Aim of the exercise: Beginning at the line containing "orange cake [446,154,520,219] -> none", output every line to the end of the data below exactly as it appears.

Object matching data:
* * * * * * *

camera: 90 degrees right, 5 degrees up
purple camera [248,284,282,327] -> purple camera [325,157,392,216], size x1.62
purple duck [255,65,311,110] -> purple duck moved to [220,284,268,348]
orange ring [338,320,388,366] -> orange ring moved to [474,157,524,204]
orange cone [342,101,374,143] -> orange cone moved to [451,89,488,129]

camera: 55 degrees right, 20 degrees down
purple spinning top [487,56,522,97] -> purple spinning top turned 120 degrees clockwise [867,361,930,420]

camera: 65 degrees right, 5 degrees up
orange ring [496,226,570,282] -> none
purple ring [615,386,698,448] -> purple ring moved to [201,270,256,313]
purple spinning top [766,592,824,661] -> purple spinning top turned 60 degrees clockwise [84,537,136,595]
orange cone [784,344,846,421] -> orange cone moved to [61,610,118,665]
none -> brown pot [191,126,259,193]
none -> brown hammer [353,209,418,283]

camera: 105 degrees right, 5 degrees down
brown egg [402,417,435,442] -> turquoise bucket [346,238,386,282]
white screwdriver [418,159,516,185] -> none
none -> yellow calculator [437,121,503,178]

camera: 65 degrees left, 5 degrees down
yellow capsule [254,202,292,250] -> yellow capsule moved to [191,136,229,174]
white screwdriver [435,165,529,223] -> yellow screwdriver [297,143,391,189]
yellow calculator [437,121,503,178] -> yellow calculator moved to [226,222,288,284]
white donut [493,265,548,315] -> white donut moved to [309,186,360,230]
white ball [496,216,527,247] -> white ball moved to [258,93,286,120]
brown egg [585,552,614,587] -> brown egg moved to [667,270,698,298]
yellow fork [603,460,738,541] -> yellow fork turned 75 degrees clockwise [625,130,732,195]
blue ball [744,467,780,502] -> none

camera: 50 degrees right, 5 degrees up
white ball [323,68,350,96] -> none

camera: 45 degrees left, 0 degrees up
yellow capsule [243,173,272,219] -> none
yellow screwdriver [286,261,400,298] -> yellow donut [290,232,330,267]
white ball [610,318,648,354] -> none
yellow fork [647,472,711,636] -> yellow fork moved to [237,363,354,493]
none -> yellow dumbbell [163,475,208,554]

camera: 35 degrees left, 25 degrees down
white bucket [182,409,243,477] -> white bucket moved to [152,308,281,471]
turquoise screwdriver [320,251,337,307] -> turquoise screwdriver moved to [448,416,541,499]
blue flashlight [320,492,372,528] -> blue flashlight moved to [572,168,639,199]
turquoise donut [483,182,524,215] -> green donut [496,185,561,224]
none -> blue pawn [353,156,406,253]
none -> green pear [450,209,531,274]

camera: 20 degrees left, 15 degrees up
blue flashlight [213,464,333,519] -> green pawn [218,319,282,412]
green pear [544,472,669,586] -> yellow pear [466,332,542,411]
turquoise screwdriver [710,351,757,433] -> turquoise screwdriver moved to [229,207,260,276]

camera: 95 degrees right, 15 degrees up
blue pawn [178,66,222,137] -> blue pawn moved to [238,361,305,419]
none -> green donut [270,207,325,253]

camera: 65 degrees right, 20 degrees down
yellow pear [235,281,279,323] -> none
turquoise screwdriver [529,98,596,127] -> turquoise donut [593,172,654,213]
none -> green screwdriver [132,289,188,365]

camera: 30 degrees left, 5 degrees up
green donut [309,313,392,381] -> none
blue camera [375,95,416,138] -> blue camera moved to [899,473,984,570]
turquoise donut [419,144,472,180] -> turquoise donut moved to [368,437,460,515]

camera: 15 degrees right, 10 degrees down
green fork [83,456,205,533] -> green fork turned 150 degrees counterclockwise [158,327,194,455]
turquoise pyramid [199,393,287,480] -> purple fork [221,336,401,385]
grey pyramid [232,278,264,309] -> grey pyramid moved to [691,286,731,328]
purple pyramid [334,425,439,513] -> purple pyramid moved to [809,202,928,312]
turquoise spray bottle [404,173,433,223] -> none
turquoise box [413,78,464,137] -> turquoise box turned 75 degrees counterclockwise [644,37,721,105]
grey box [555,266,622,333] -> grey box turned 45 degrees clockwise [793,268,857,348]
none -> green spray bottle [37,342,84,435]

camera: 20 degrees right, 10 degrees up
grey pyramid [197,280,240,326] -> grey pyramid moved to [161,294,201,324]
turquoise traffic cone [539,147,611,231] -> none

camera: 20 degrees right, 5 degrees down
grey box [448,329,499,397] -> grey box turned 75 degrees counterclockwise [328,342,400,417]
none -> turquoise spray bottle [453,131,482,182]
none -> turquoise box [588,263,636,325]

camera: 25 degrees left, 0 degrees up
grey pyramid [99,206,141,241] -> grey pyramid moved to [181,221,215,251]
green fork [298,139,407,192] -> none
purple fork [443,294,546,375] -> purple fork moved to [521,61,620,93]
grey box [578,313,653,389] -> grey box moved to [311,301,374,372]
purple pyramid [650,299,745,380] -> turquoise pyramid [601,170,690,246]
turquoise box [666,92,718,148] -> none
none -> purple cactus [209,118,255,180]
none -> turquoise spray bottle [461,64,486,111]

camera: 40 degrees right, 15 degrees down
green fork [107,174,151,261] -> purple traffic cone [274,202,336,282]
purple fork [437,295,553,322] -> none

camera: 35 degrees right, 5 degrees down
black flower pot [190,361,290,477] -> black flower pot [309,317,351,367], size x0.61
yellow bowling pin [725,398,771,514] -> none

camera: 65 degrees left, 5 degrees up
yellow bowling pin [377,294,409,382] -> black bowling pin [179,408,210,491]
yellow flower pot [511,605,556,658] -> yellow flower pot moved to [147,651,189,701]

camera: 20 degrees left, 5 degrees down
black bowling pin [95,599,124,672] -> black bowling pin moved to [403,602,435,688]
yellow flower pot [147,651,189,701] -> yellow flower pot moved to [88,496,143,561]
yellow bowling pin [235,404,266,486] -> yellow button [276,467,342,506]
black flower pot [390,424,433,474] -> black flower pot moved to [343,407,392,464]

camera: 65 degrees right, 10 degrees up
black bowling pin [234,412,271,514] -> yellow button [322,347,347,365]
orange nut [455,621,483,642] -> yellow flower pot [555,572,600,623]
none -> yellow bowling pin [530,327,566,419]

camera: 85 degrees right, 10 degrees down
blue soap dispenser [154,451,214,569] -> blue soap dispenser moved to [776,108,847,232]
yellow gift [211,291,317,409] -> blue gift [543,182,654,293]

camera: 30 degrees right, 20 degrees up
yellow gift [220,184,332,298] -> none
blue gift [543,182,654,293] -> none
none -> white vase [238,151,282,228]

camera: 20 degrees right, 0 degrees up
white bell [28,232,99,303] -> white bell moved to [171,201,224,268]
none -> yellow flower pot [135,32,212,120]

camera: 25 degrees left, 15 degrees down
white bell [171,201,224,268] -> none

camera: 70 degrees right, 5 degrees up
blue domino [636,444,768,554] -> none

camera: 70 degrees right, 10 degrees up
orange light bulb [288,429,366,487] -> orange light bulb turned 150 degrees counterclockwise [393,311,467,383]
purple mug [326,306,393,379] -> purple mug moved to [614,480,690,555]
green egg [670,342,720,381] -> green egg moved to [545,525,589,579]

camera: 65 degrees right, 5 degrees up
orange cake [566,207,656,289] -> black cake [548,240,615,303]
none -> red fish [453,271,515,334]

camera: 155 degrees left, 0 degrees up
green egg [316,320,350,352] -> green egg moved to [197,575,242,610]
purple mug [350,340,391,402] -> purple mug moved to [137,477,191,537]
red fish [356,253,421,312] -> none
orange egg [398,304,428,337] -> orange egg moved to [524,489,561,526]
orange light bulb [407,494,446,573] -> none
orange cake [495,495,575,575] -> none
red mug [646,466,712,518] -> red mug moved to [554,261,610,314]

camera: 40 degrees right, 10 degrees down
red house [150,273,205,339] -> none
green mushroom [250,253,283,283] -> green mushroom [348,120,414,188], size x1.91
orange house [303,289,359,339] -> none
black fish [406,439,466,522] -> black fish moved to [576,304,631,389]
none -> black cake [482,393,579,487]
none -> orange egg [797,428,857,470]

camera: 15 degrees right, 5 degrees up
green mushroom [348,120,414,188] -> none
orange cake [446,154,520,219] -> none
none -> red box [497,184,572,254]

* * * * * * *

Your response:
orange cake [446,154,520,219] -> none
none -> red box [497,184,572,254]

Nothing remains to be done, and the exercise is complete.